**AIM OF THE EXERCISE:** Could you reproduce every entry as it stands, leaving the pictures behind?

**Object matching data:**
-=-=-=-=-

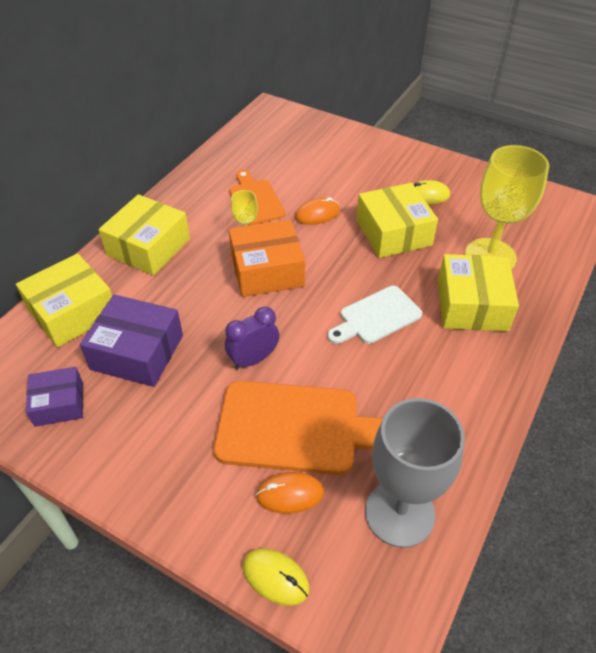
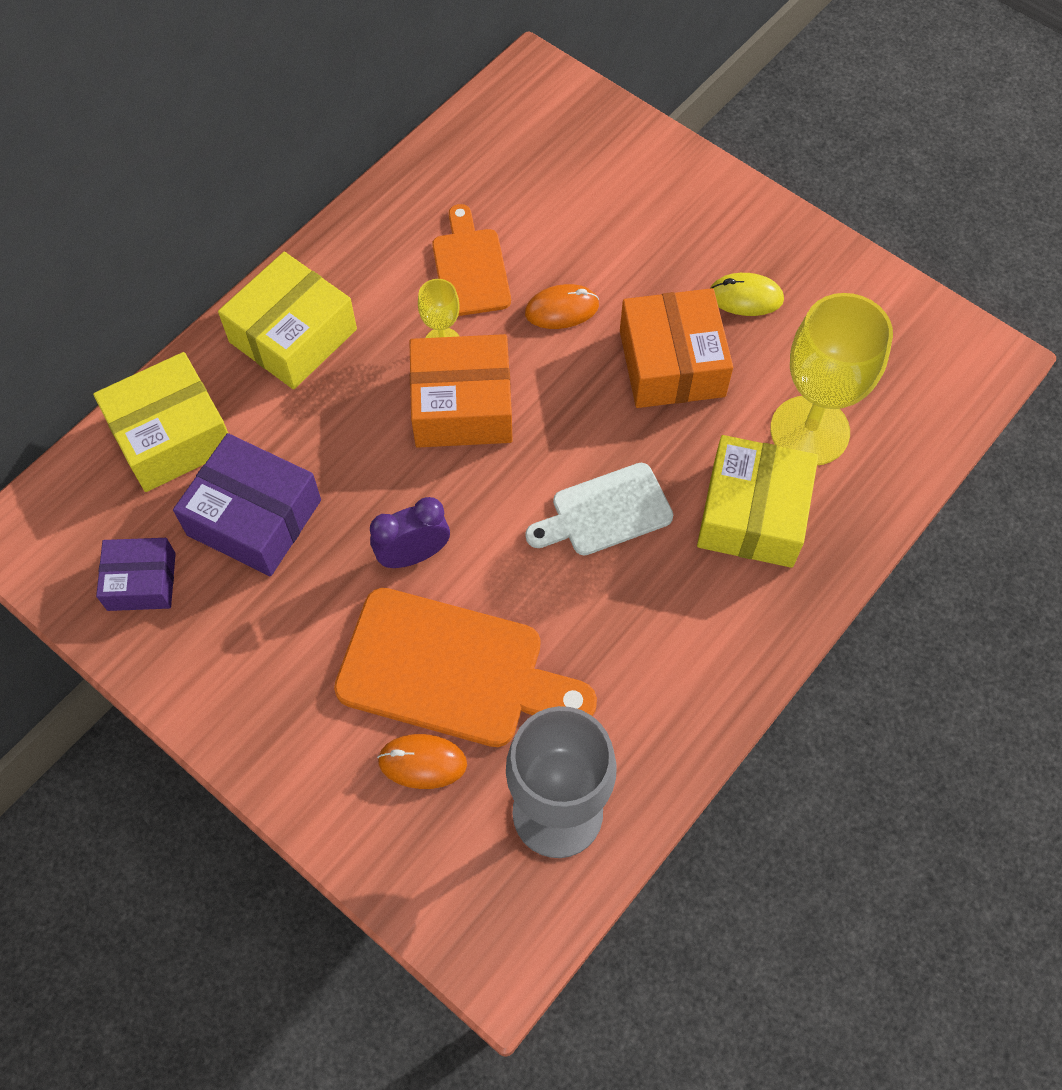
camera: 10 degrees right, 15 degrees up
yellow mouse [243,548,309,606] -> none
yellow box [356,183,438,258] -> orange box [620,288,733,408]

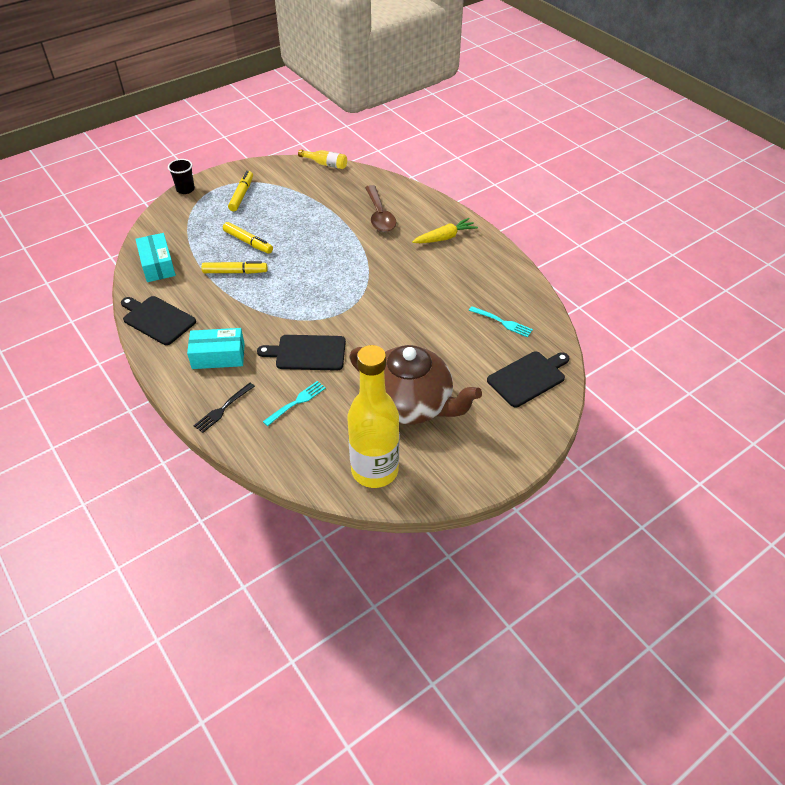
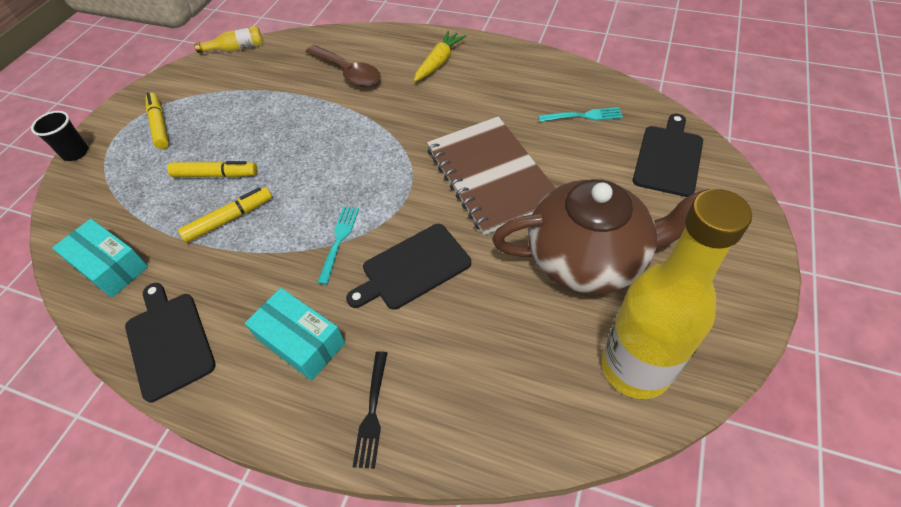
camera: 30 degrees left, 5 degrees up
black cutting board [121,296,196,345] -> black cutting board turned 60 degrees clockwise [125,283,216,402]
turquoise box [187,328,245,369] -> turquoise box turned 75 degrees clockwise [245,288,345,381]
turquoise fork [263,381,326,426] -> turquoise fork moved to [317,206,359,285]
none -> brown notebook [427,116,556,235]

-=-=-=-=-

**PROBLEM SOLUTION:**
camera: 10 degrees right, 15 degrees up
yellow mouse [243,548,309,606] -> none
yellow box [356,183,438,258] -> orange box [620,288,733,408]

camera: 30 degrees left, 5 degrees up
black cutting board [121,296,196,345] -> black cutting board turned 60 degrees clockwise [125,283,216,402]
turquoise box [187,328,245,369] -> turquoise box turned 75 degrees clockwise [245,288,345,381]
turquoise fork [263,381,326,426] -> turquoise fork moved to [317,206,359,285]
none -> brown notebook [427,116,556,235]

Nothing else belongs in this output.